Excerpted data Block Start

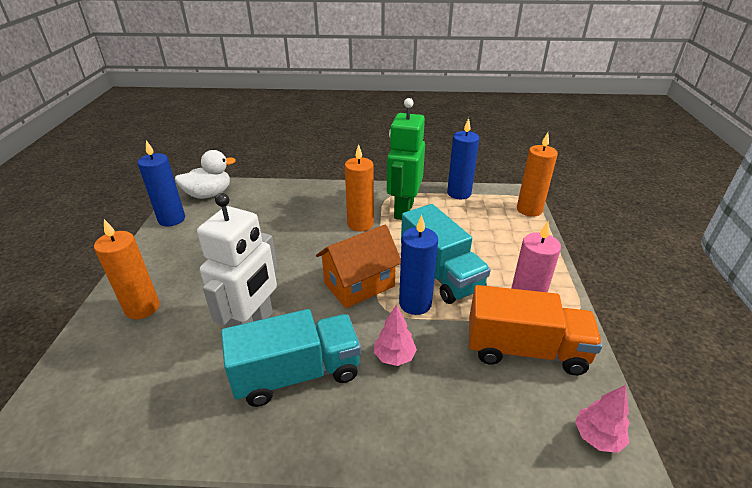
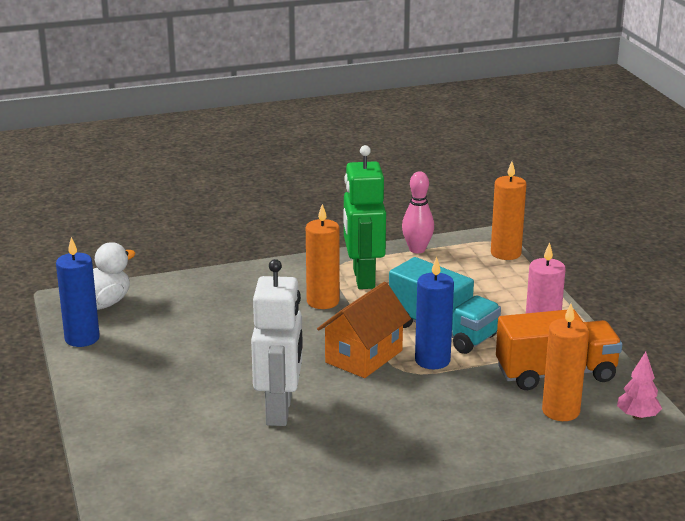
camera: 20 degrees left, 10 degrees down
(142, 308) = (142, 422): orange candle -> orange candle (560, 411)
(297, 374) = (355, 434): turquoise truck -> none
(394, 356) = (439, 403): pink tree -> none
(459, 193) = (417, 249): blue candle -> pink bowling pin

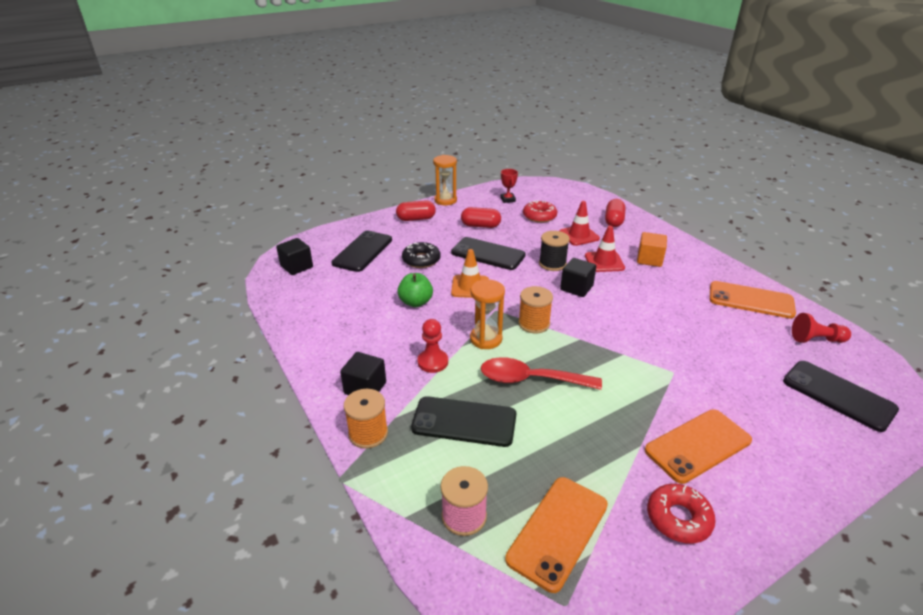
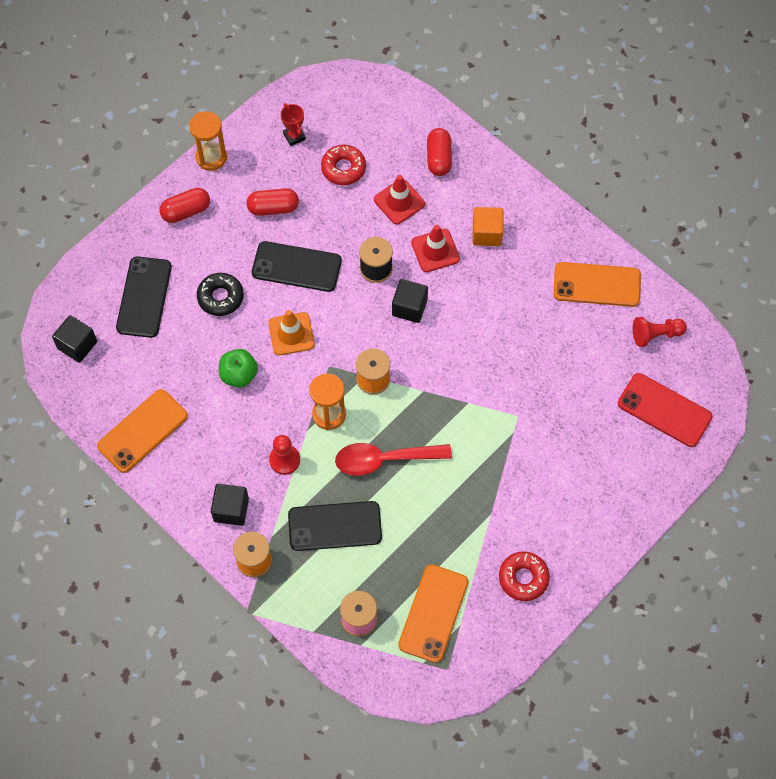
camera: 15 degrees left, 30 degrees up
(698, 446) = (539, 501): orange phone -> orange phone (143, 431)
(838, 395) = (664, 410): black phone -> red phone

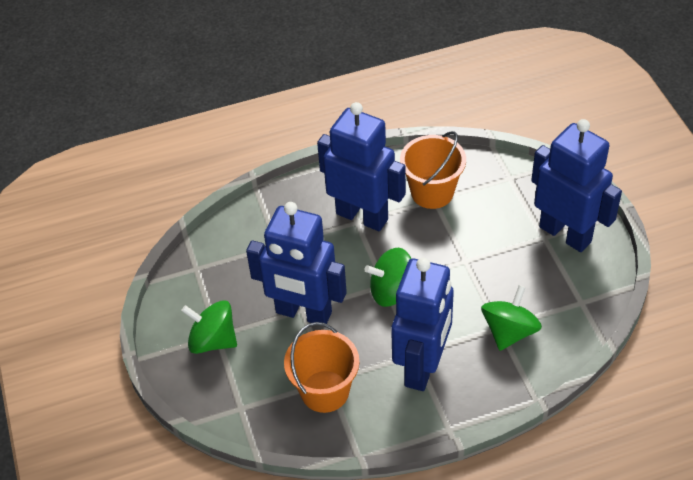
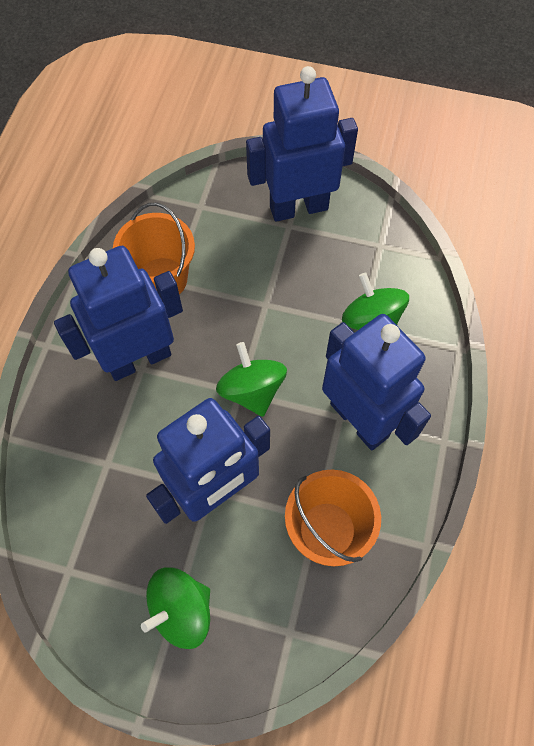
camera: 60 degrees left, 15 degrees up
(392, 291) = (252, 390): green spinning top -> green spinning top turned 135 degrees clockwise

Excerpted data Block End
Excerpted data Block Start

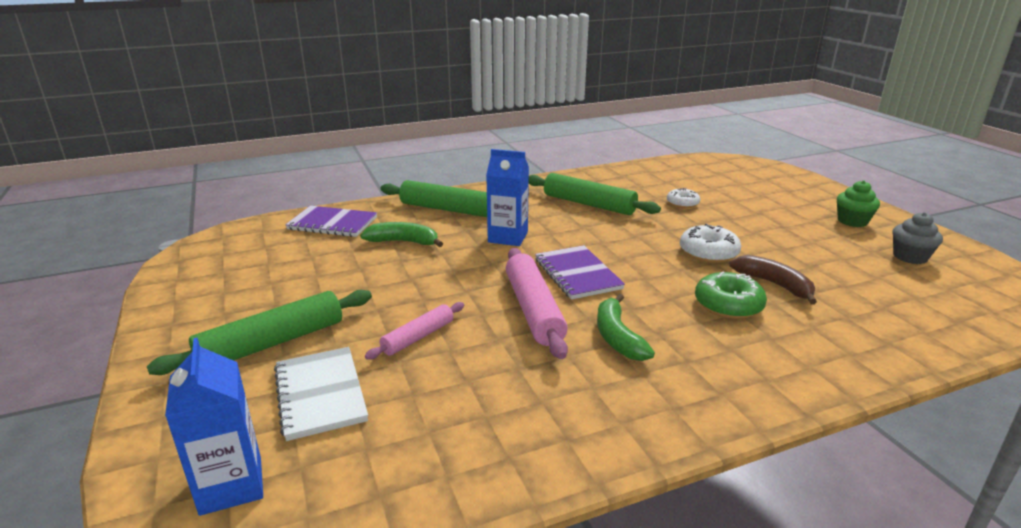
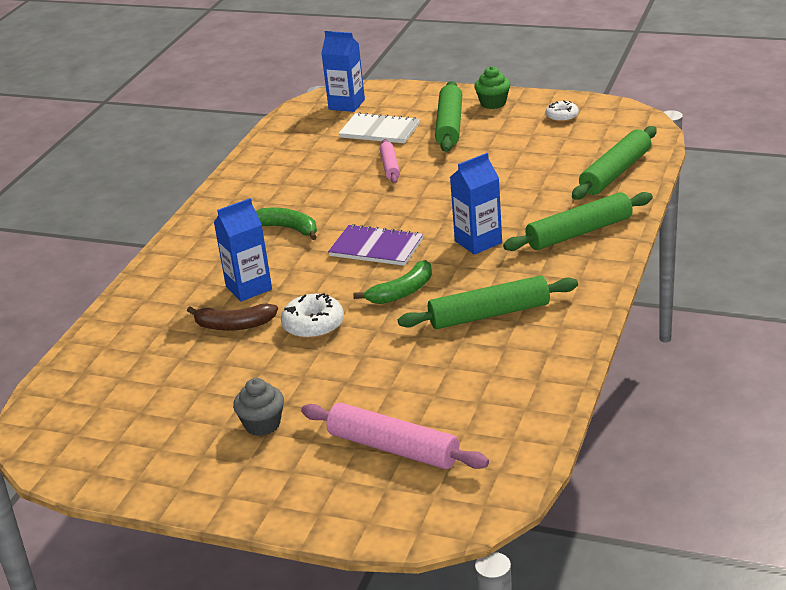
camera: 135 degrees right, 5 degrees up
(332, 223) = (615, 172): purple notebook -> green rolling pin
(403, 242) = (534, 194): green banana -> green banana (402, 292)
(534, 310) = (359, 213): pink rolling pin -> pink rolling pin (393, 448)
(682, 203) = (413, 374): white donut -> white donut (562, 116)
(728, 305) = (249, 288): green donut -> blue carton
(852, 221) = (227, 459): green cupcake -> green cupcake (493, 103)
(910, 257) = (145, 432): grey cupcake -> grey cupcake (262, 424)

Excerpted data Block End
Excerpted data Block Start

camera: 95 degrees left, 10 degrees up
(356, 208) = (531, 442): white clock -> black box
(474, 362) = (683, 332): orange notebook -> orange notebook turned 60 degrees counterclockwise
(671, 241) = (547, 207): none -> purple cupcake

Excerpted data Block End

In the data above, find the line that contains "(852, 221) = (227, 459): green" and the line that contains "(910, 257) = (145, 432): grey". Repeat exactly those lines and every line between them, and only those.

Task response:
(852, 221) = (227, 459): green cupcake -> green cupcake (493, 103)
(910, 257) = (145, 432): grey cupcake -> grey cupcake (262, 424)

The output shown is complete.